_To do_
Every line in the records below between the one holding "orange pencil: 9 -> 12" and the one holding "yellow pencil: 5 -> 6", inclusive, is to be set down exactly; all other lines are to be left out.

_Record extracts_
• • •
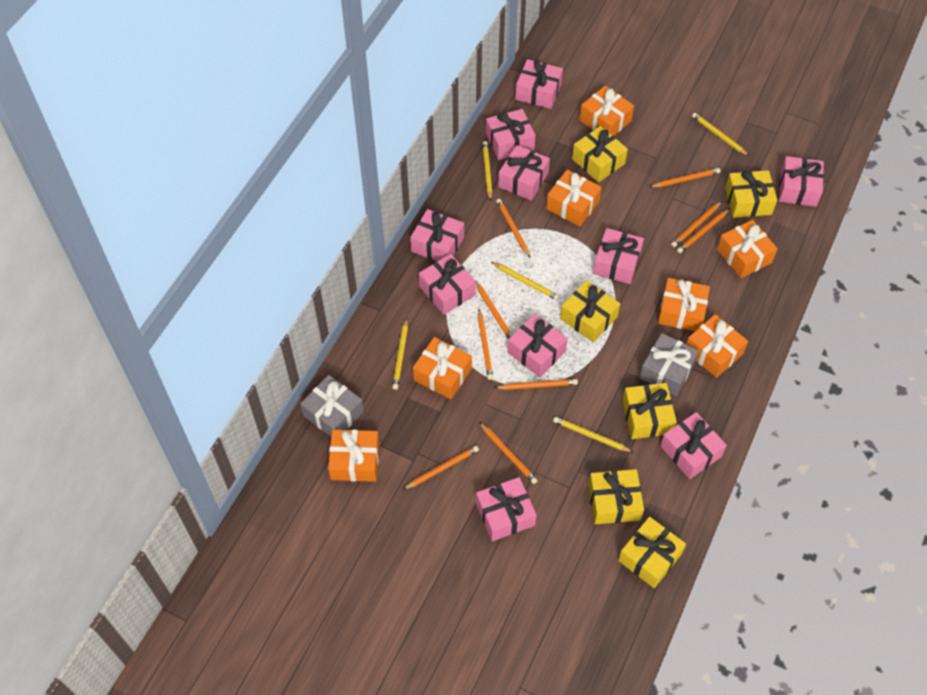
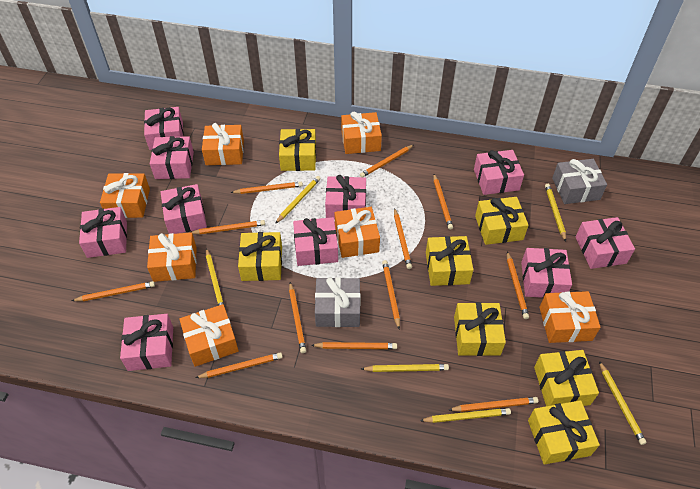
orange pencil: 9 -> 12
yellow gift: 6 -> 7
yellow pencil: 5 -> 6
• • •
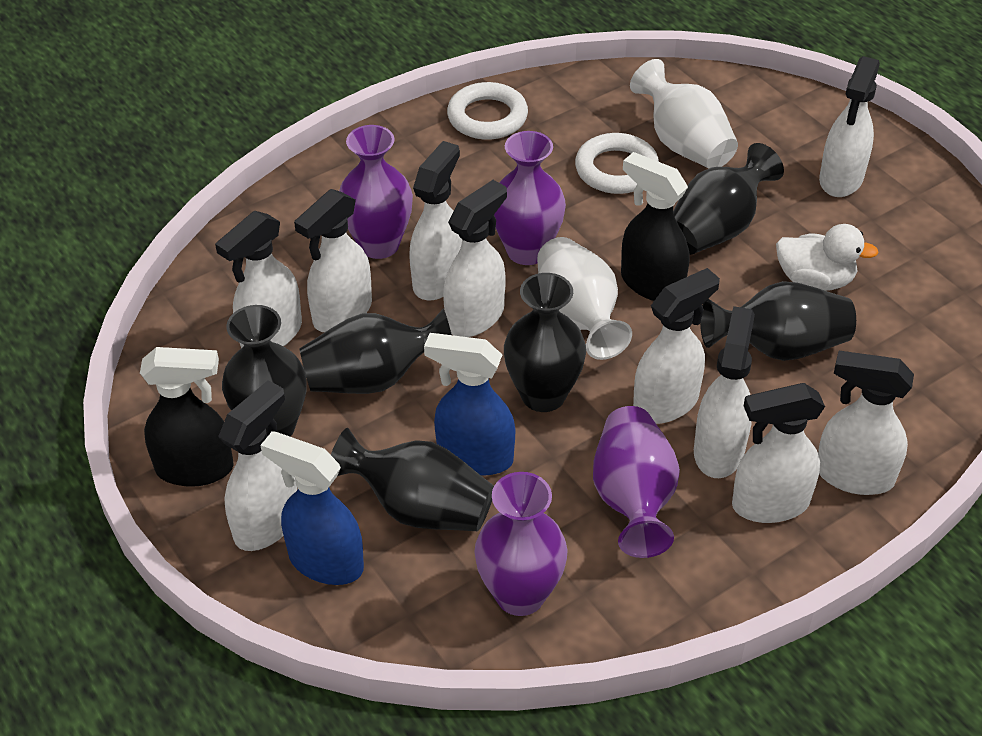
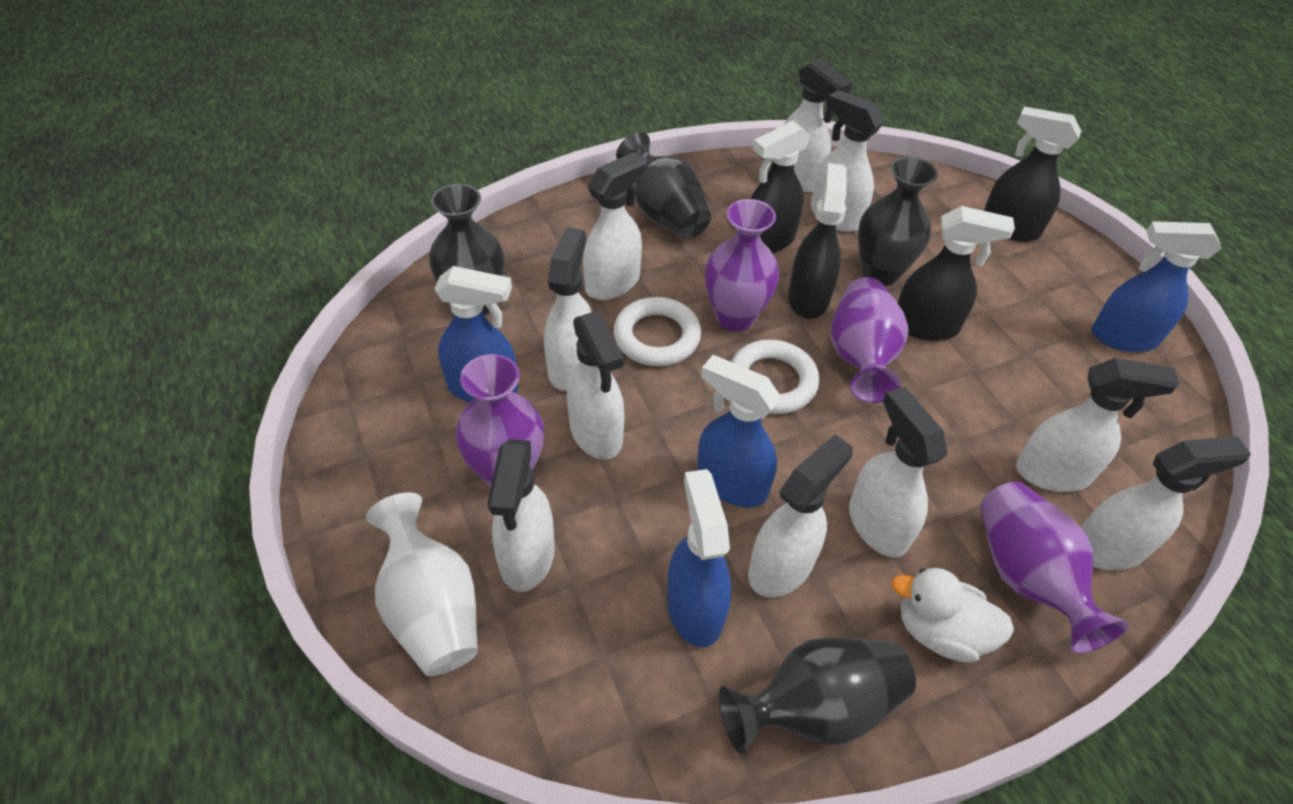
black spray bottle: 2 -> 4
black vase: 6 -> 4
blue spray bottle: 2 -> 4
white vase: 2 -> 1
• • •
_Task output_
orange pencil: 9 -> 12
yellow gift: 6 -> 7
yellow pencil: 5 -> 6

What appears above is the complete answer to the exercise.